• _What to produce_:
Return every line of the records below that contains the string "stopTrillSpan", and note that case matters.

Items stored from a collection
..............................

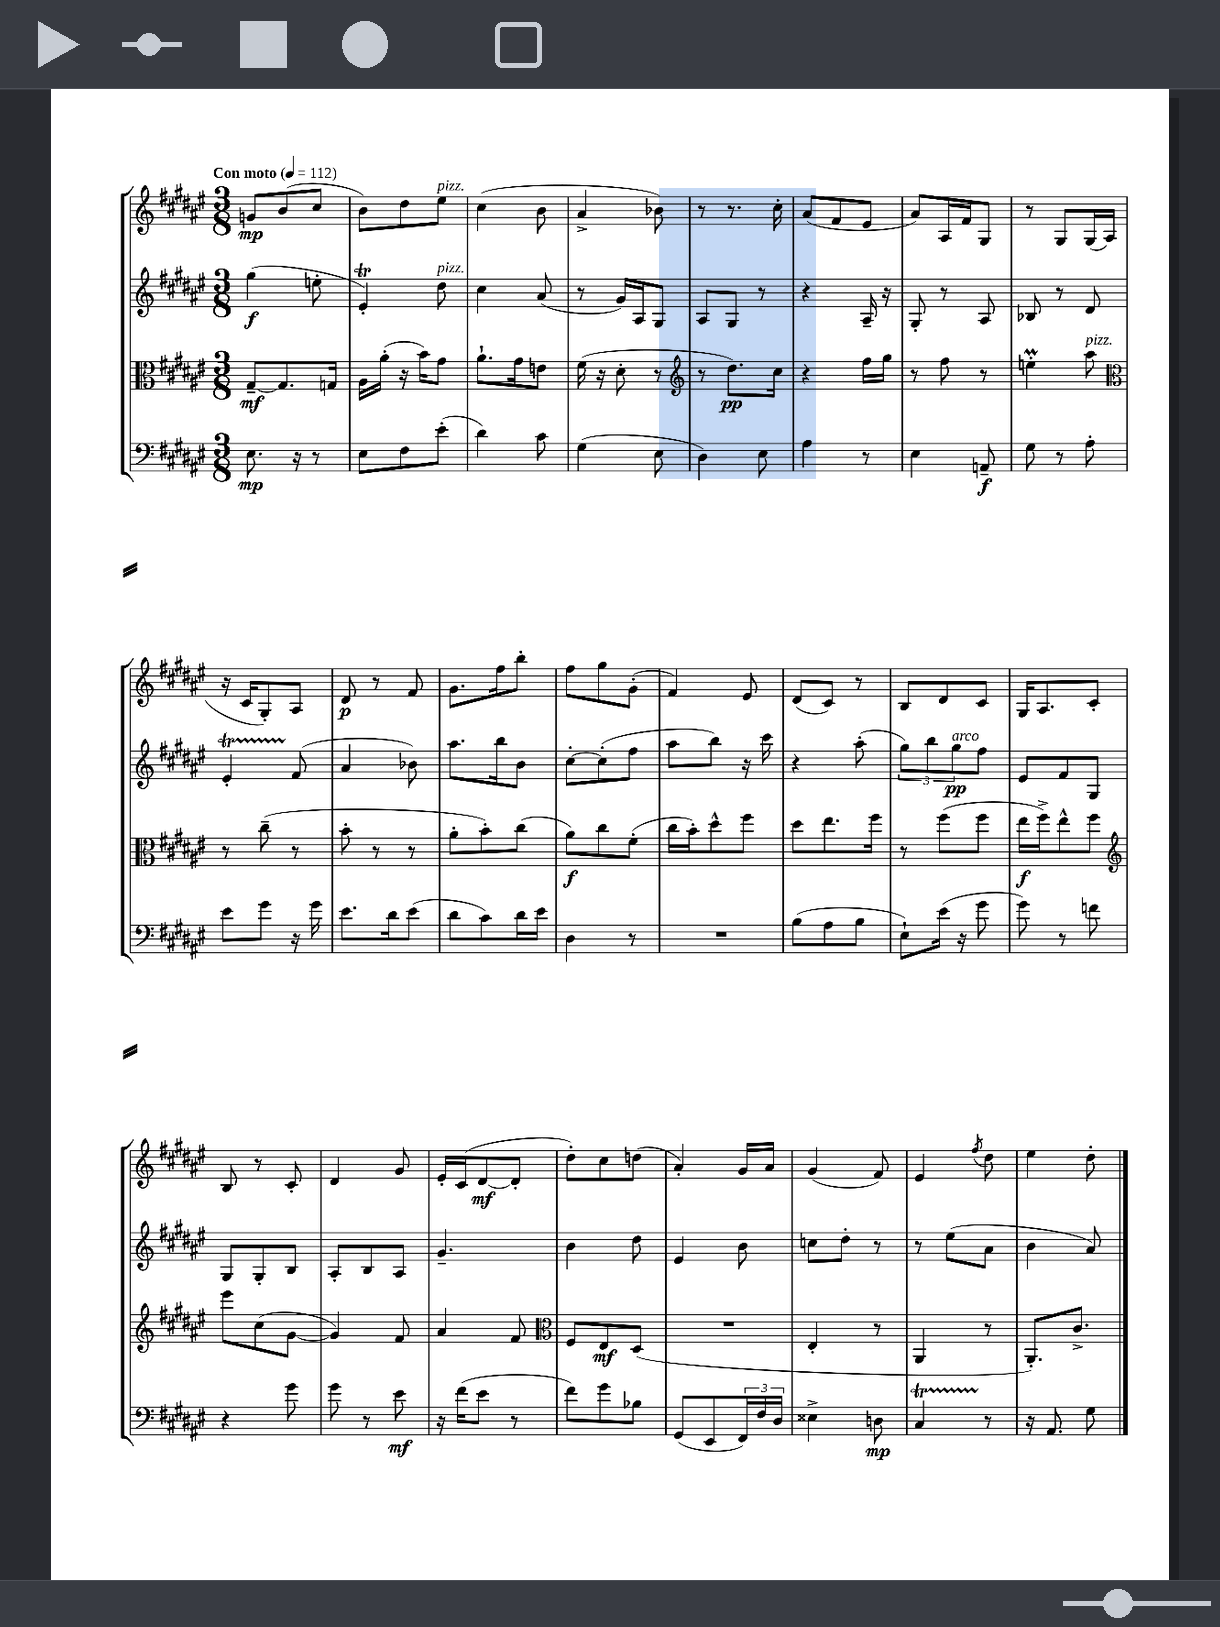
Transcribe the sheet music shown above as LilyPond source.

<<
\new StaffGroup <<
\new Staff = "s0" {
    \clef treble \key fis \major \numericTimeSignature \time 3/8 \tempo "Con moto" 4 = 112
    g'8\mp b'8( cis''8 |
    b'8) dis''8 eis''8^\markup { \italic "pizz." } |
    cis''4( b'8 |
    ais'4-> bes'8) |
    r8 r8. cis''16-. |
    ais'8( fis'8 eis'8 |
    ais'8) ais16 fis'16 gis8 |
    r8 gis8 gis16( ais16 |
    r16 cis'16 gis8-.) ais8 |
    dis'8\p r8 fis'8 |
    gis'8. fis''16 b''8-. |
    fis''8 gis''8 gis'8-.( |
    fis'4) eis'8 |
    dis'8( cis'8) r8 |
    b8 dis'8 cis'8 |
    gis16 ais8. cis'8-. |
    b8 r8 cis'8-. |
    dis'4 gis'8 |
    eis'16-. cis'16( dis'8~\mf dis'8-. |
    dis''8-.) cis''8 d''8( |
    ais'4-.) gis'16 ais'16 |
    gis'4( fis'8) |
    eis'4 \acciaccatura { fis''8 } dis''8 |
    eis''4 dis''8-. \bar "|." |
}
\new Staff = "s1" {
    \clef treble \key fis \major \numericTimeSignature \time 3/8
    gis''4\f( e''8-. |
    eis'4-.\trill) dis''8^\markup { \italic "pizz." } |
    cis''4 ais'8( |
    r8 gis'16) ais16 gis8 |
    ais8 gis8 r8 |
    r4 ais16-- r16 |
    gis8-. r8 ais8 |
    bes8 r8 dis'8 |
    eis'4-.\startTrillSpan fis'8\stopTrillSpan( |
    ais'4 bes'8) |
    ais''8. b''16 b'8 |
    cis''8~-. cis''8-.( fis''8 |
    ais''8 b''8) r16 cis'''16 |
    r4 ais''8-.( |
    \tuplet 3/2 { gis''8) b''8 gis''8\pp^\markup { \italic "arco" } } fis''8 |
    eis'8 fis'8 gis8 |
    gis8 gis8-. b8 |
    ais8-. b8 ais8 |
    gis'4.-- |
    b'4 dis''8 |
    eis'4 b'8 |
    c''8 dis''8-. r8 |
    r8 eis''8( ais'8 |
    b'4 ais'8) \bar "|." |
}
\new Staff = "s2" {
    \clef alto \key fis \major \numericTimeSignature \time 3/8
    gis8~--\mf gis8. g16 |
    ais16 ais'16-.( r16 b'16) gis'8 |
    ais'8.-! gis'16 e'8 |
    fis'16( r16 dis'8-. r8 |
    \clef treble r8 dis''8.\pp) cis''16 |
    r4 fis''16 gis''16 |
    r8 fis''8 r8 |
    e''4-.\prall ais''8^\markup { \italic "pizz." } |
    \clef alto r8 cis''8--( r8 |
    b'8-. r8 r8 |
    ais'8-. b'8-.) cis''8( |
    ais'8\f) cis''8 fis'8-.( |
    cis''16 b'16-.) dis''8-^ fis''8 |
    dis''8 eis''8. fis''16 |
    r8 fis''8( fis''8 |
    eis''16\f fis''16->) eis''8-^ fis''8 |
    \clef treble eis'''8 cis''8( gis'8~ |
    gis'4) fis'8 |
    ais'4 fis'8 |
    \clef alto fis8 eis8\mf dis8( |
    R4. |
    eis4-. r8 |
    ais,4 r8 |
    ais,8.-.) cis'8.-> \bar "|." |
}
\new Staff = "s3" {
    \clef bass \key fis \major \numericTimeSignature \time 3/8
    eis8.\mp r16 r8 |
    eis8 fis8 eis'8-.( |
    dis'4) cis'8 |
    gis4( eis8 |
    dis4) eis8 |
    ais4 r8 |
    eis4 a,8--\f |
    gis8 r8 ais8-. |
    eis'8 gis'8 r16 gis'16 |
    eis'8. dis'16 eis'8( |
    dis'8 cis'8) dis'16 eis'16 |
    dis4 r8 |
    R4. |
    b8( ais8 b8 |
    eis8-!) eis'16( r16 gis'8 |
    gis'8) r8 f'8 |
    r4 gis'8 |
    gis'8 r8 eis'8\mf |
    r16 fis'16( eis'8 r8 |
    fis'8) gis'8 bes8 |
    gis,8( eis,8 \tuplet 3/2 { fis,16) fis16 dis16 } |
    eisis4-> d8\mp |
    cis4\startTrillSpan r8\stopTrillSpan |
    r16 ais,8. gis8 \bar "|." |
}
>>
>>
\layout { \context { \Score \remove "Bar_number_engraver" } }
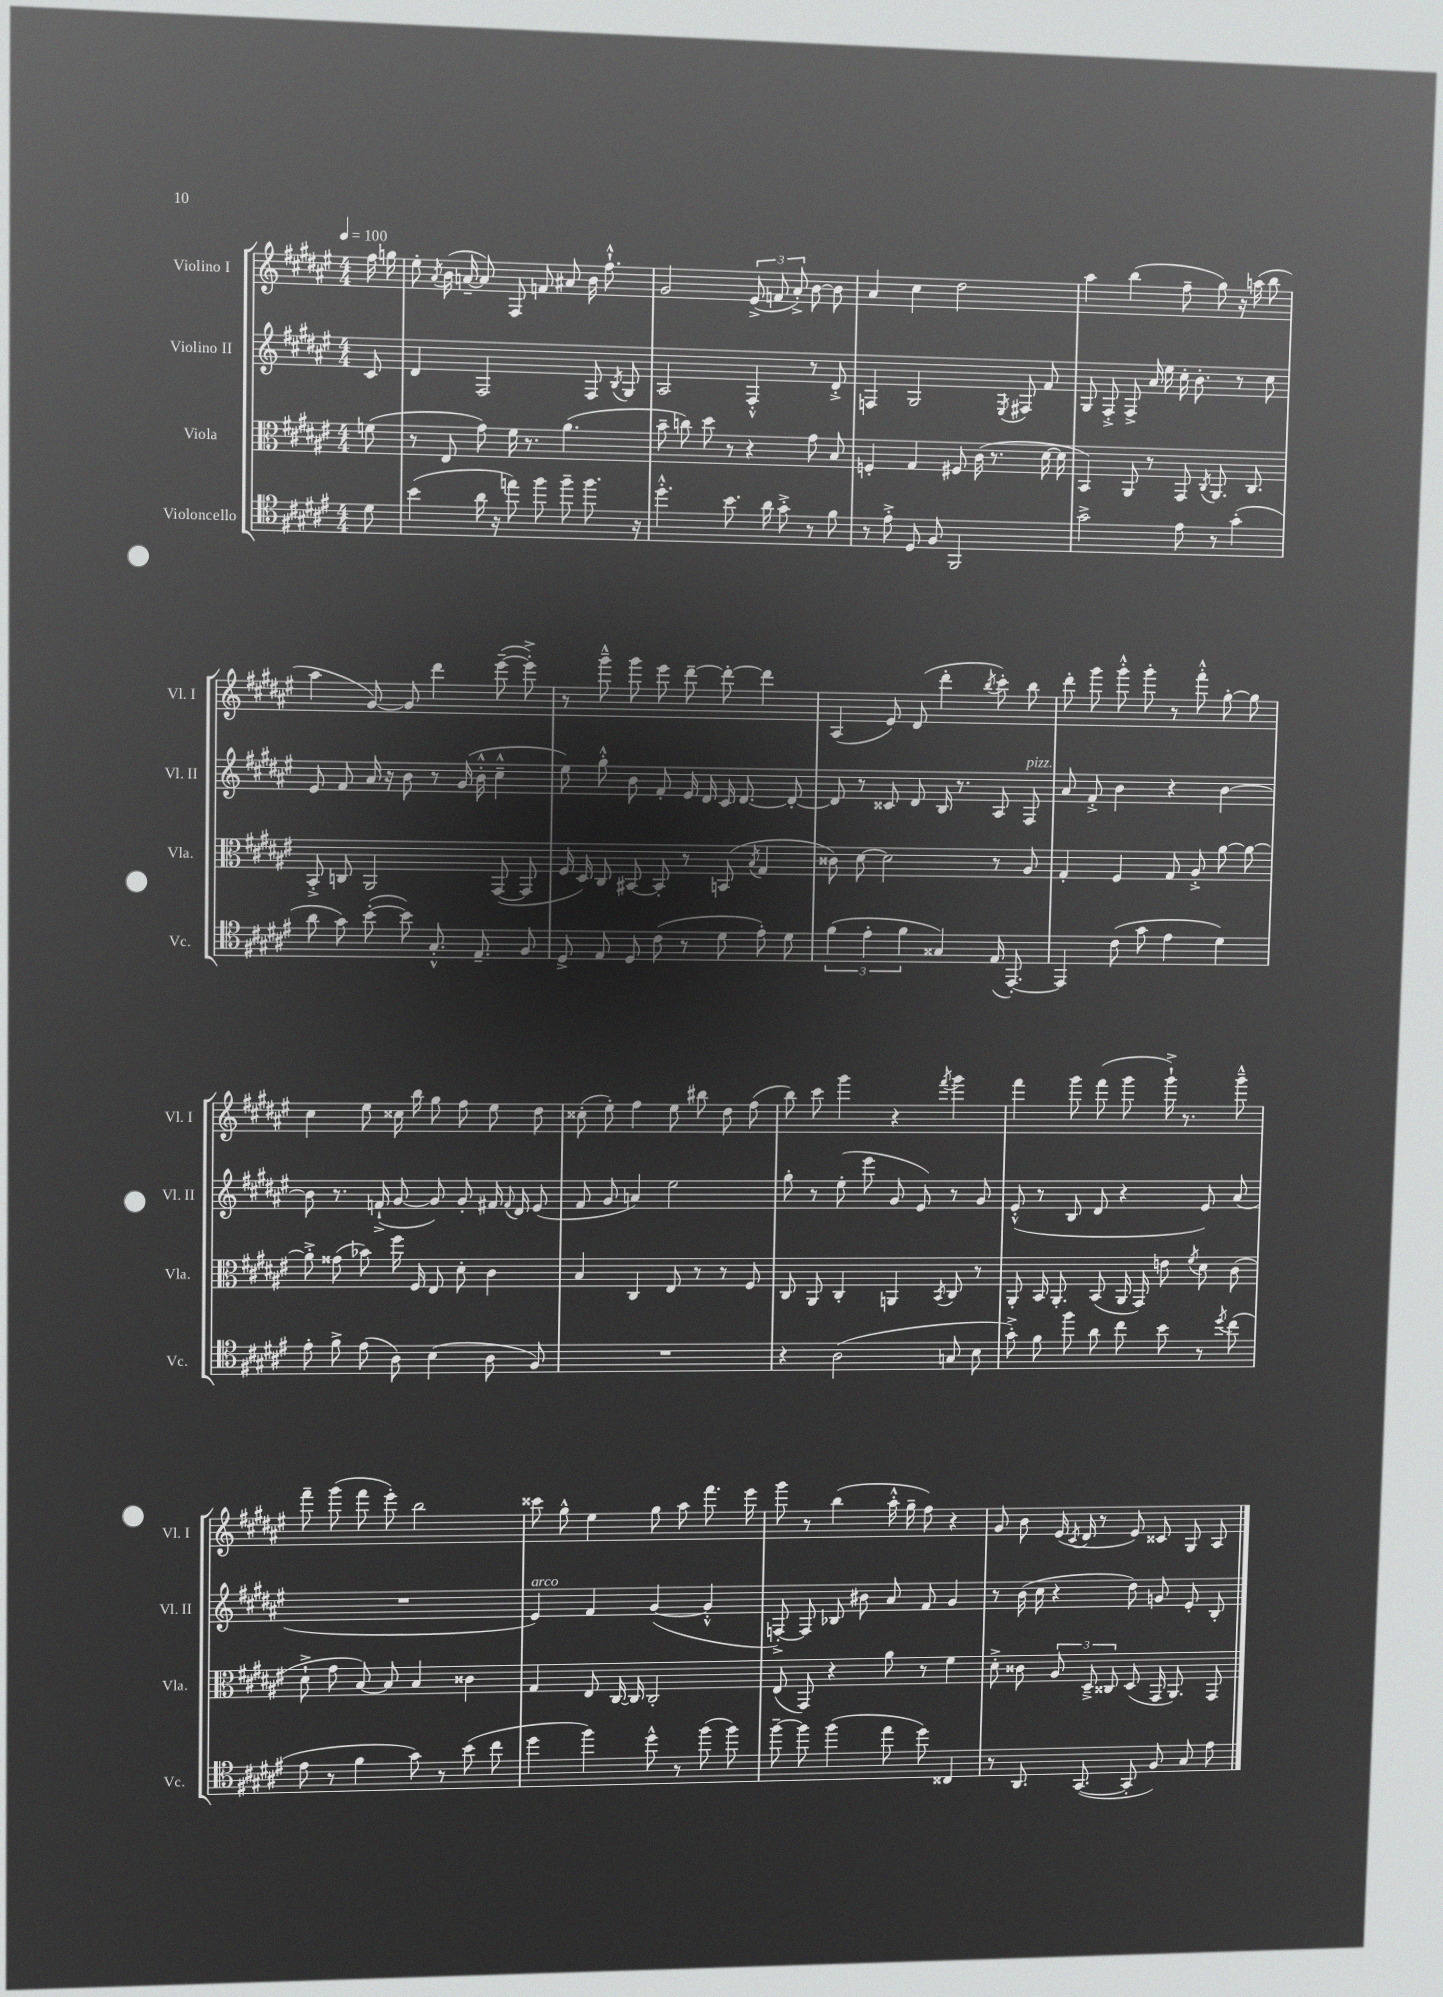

..............................

• _Task response_:
    eis'4-.\startTrillSpan fis'8\stopTrillSpan( |
    cis4\startTrillSpan r8\stopTrillSpan |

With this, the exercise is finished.